• _Work task_: Produce again, without any change, the lines running from the one with "grey rocket: 2 -> 4" through the final line of the data below, and only those.
BEGIN Information shown
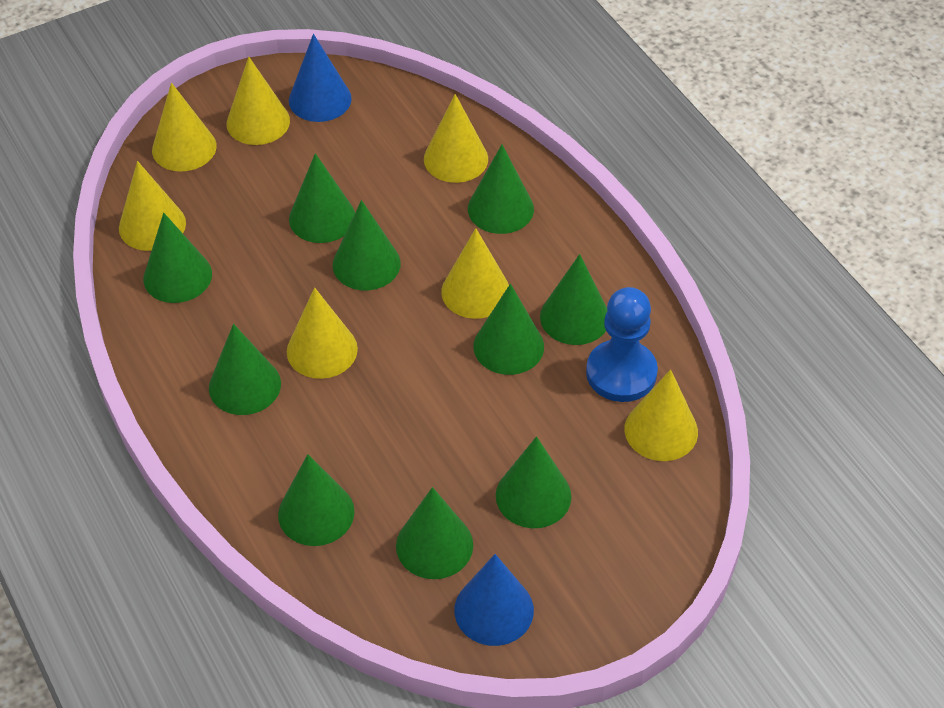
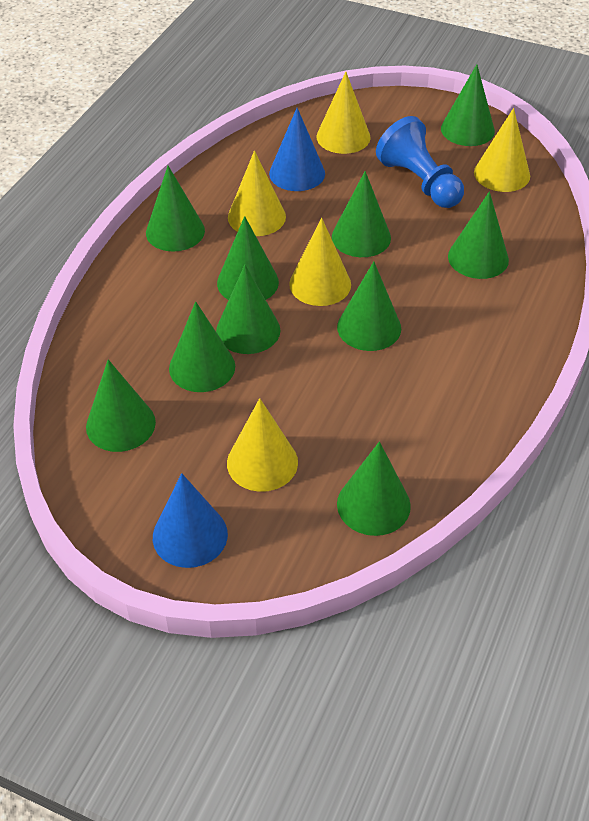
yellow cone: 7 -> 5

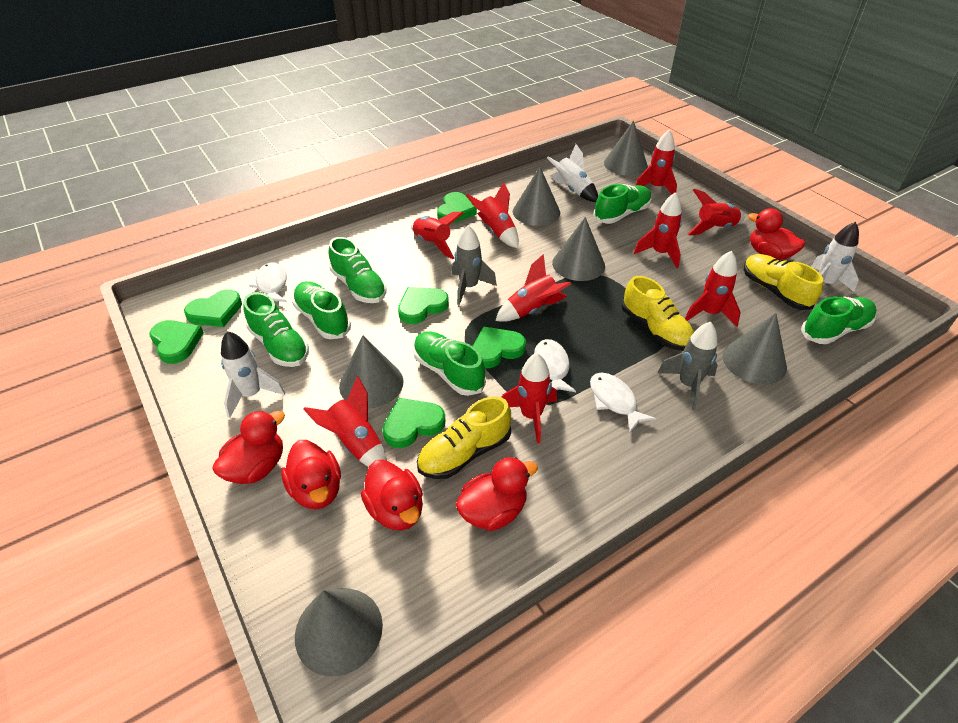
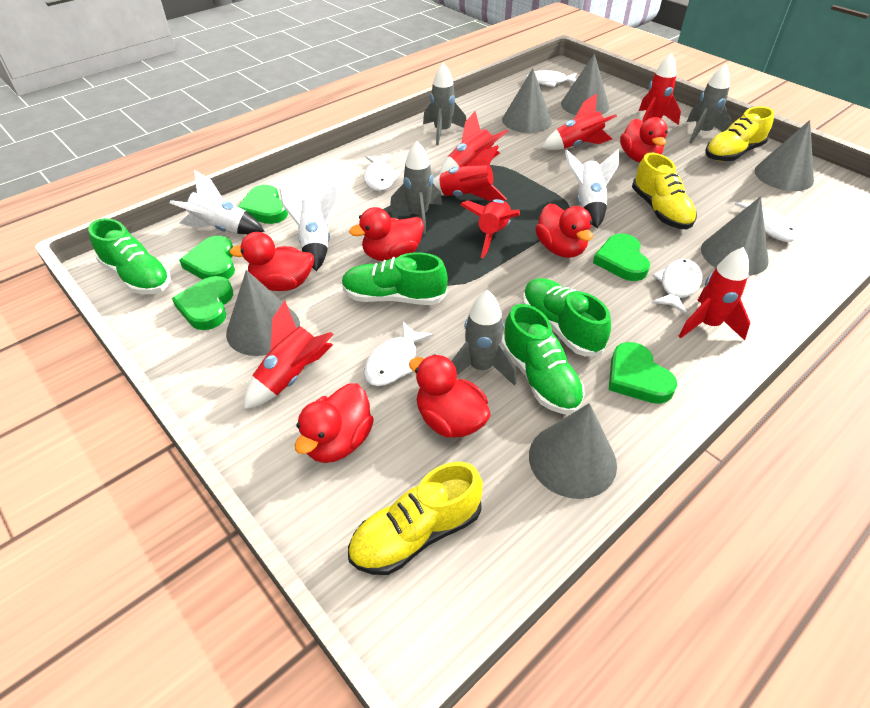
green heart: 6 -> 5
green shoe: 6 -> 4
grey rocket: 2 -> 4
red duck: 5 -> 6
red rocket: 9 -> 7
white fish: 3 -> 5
END Information shown
• _Answer to this task_:
grey rocket: 2 -> 4
red duck: 5 -> 6
red rocket: 9 -> 7
white fish: 3 -> 5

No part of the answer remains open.